----- DATA SUPPLIED
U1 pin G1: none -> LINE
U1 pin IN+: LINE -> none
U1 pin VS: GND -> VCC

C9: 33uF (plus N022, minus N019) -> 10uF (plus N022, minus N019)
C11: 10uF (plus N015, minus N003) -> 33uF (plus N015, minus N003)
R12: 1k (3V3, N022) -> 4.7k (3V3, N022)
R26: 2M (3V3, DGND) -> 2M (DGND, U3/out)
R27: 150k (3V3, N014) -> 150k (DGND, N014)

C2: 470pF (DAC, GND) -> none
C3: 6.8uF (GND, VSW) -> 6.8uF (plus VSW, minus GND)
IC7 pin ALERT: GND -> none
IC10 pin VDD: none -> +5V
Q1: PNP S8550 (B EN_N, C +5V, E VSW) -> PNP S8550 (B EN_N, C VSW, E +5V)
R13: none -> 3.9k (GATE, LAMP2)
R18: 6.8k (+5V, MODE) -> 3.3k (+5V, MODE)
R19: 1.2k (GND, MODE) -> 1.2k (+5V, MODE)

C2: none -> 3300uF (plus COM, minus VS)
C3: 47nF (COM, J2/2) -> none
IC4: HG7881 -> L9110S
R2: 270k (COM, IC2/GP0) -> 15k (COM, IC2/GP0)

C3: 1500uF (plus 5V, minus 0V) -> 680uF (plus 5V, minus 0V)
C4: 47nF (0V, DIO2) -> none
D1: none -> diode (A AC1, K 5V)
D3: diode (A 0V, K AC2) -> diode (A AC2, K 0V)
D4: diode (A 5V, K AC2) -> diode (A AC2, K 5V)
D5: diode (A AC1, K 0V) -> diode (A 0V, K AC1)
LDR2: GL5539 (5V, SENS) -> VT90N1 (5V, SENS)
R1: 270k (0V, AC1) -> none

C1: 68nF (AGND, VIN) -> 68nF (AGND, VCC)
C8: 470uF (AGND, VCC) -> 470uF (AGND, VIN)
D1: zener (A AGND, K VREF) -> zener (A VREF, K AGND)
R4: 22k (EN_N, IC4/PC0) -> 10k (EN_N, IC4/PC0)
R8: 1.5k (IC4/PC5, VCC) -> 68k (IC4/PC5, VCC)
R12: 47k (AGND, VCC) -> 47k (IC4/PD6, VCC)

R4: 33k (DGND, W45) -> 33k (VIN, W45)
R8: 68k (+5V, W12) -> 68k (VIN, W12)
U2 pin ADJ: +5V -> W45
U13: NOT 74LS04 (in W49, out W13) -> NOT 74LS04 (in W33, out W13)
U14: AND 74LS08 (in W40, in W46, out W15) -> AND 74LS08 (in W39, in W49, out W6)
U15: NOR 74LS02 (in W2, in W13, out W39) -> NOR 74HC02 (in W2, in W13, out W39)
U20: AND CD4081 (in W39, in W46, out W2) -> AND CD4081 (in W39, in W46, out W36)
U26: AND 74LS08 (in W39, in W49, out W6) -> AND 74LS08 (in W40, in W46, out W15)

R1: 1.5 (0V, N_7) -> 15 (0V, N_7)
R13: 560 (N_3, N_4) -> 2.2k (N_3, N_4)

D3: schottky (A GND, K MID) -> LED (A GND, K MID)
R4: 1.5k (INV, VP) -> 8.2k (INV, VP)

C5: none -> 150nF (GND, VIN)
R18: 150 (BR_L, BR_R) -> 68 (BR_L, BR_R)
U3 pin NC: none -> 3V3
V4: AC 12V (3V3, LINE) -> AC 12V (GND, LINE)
----------
> _WHAT IS EXPECTED_: Each record shown above must be reproduced exactly.

> _ANSWER BOX_:
U1 pin G1: none -> LINE
U1 pin IN+: LINE -> none
U1 pin VS: GND -> VCC

C9: 33uF (plus N022, minus N019) -> 10uF (plus N022, minus N019)
C11: 10uF (plus N015, minus N003) -> 33uF (plus N015, minus N003)
R12: 1k (3V3, N022) -> 4.7k (3V3, N022)
R26: 2M (3V3, DGND) -> 2M (DGND, U3/out)
R27: 150k (3V3, N014) -> 150k (DGND, N014)

C2: 470pF (DAC, GND) -> none
C3: 6.8uF (GND, VSW) -> 6.8uF (plus VSW, minus GND)
IC7 pin ALERT: GND -> none
IC10 pin VDD: none -> +5V
Q1: PNP S8550 (B EN_N, C +5V, E VSW) -> PNP S8550 (B EN_N, C VSW, E +5V)
R13: none -> 3.9k (GATE, LAMP2)
R18: 6.8k (+5V, MODE) -> 3.3k (+5V, MODE)
R19: 1.2k (GND, MODE) -> 1.2k (+5V, MODE)

C2: none -> 3300uF (plus COM, minus VS)
C3: 47nF (COM, J2/2) -> none
IC4: HG7881 -> L9110S
R2: 270k (COM, IC2/GP0) -> 15k (COM, IC2/GP0)

C3: 1500uF (plus 5V, minus 0V) -> 680uF (plus 5V, minus 0V)
C4: 47nF (0V, DIO2) -> none
D1: none -> diode (A AC1, K 5V)
D3: diode (A 0V, K AC2) -> diode (A AC2, K 0V)
D4: diode (A 5V, K AC2) -> diode (A AC2, K 5V)
D5: diode (A AC1, K 0V) -> diode (A 0V, K AC1)
LDR2: GL5539 (5V, SENS) -> VT90N1 (5V, SENS)
R1: 270k (0V, AC1) -> none

C1: 68nF (AGND, VIN) -> 68nF (AGND, VCC)
C8: 470uF (AGND, VCC) -> 470uF (AGND, VIN)
D1: zener (A AGND, K VREF) -> zener (A VREF, K AGND)
R4: 22k (EN_N, IC4/PC0) -> 10k (EN_N, IC4/PC0)
R8: 1.5k (IC4/PC5, VCC) -> 68k (IC4/PC5, VCC)
R12: 47k (AGND, VCC) -> 47k (IC4/PD6, VCC)

R4: 33k (DGND, W45) -> 33k (VIN, W45)
R8: 68k (+5V, W12) -> 68k (VIN, W12)
U2 pin ADJ: +5V -> W45
U13: NOT 74LS04 (in W49, out W13) -> NOT 74LS04 (in W33, out W13)
U14: AND 74LS08 (in W40, in W46, out W15) -> AND 74LS08 (in W39, in W49, out W6)
U15: NOR 74LS02 (in W2, in W13, out W39) -> NOR 74HC02 (in W2, in W13, out W39)
U20: AND CD4081 (in W39, in W46, out W2) -> AND CD4081 (in W39, in W46, out W36)
U26: AND 74LS08 (in W39, in W49, out W6) -> AND 74LS08 (in W40, in W46, out W15)

R1: 1.5 (0V, N_7) -> 15 (0V, N_7)
R13: 560 (N_3, N_4) -> 2.2k (N_3, N_4)

D3: schottky (A GND, K MID) -> LED (A GND, K MID)
R4: 1.5k (INV, VP) -> 8.2k (INV, VP)

C5: none -> 150nF (GND, VIN)
R18: 150 (BR_L, BR_R) -> 68 (BR_L, BR_R)
U3 pin NC: none -> 3V3
V4: AC 12V (3V3, LINE) -> AC 12V (GND, LINE)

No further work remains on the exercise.